§ **Task details**: Print the line containing "brown cube: 4 -> 6" and every later line of the records. Keep each one exactly as given, ending with the last.
[[ Records provided open ]]
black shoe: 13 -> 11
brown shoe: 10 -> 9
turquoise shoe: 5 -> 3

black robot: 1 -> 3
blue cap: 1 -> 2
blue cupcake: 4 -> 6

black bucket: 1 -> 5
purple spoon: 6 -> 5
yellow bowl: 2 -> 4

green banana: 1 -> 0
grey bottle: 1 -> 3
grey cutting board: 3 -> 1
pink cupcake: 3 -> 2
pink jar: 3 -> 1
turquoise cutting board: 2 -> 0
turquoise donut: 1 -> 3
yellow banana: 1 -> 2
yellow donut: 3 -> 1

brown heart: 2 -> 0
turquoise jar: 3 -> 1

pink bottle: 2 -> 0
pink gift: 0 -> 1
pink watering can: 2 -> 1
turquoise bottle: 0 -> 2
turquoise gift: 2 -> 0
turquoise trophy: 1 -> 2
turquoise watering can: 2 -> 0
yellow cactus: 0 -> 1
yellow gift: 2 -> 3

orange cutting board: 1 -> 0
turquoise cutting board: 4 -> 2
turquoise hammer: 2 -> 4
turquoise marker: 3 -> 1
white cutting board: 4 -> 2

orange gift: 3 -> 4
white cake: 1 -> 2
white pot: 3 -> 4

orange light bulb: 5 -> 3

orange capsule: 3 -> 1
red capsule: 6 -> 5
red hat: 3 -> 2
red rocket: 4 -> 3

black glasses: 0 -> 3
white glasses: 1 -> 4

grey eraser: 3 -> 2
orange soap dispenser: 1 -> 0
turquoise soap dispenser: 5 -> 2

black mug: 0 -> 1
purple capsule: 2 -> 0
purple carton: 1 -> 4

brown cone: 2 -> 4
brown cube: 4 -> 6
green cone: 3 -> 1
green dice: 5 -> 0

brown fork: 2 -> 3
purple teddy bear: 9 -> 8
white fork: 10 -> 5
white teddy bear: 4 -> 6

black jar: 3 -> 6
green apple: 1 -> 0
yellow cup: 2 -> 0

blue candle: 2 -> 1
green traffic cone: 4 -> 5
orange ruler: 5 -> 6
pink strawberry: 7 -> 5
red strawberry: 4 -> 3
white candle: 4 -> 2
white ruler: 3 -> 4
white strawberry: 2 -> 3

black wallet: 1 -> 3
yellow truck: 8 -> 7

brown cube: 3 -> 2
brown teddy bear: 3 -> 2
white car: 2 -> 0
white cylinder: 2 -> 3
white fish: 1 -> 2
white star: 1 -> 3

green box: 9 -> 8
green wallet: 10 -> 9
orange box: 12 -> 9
[[ Records provided closed ]]
§ **Exercise result**:
brown cube: 4 -> 6
green cone: 3 -> 1
green dice: 5 -> 0

brown fork: 2 -> 3
purple teddy bear: 9 -> 8
white fork: 10 -> 5
white teddy bear: 4 -> 6

black jar: 3 -> 6
green apple: 1 -> 0
yellow cup: 2 -> 0

blue candle: 2 -> 1
green traffic cone: 4 -> 5
orange ruler: 5 -> 6
pink strawberry: 7 -> 5
red strawberry: 4 -> 3
white candle: 4 -> 2
white ruler: 3 -> 4
white strawberry: 2 -> 3

black wallet: 1 -> 3
yellow truck: 8 -> 7

brown cube: 3 -> 2
brown teddy bear: 3 -> 2
white car: 2 -> 0
white cylinder: 2 -> 3
white fish: 1 -> 2
white star: 1 -> 3

green box: 9 -> 8
green wallet: 10 -> 9
orange box: 12 -> 9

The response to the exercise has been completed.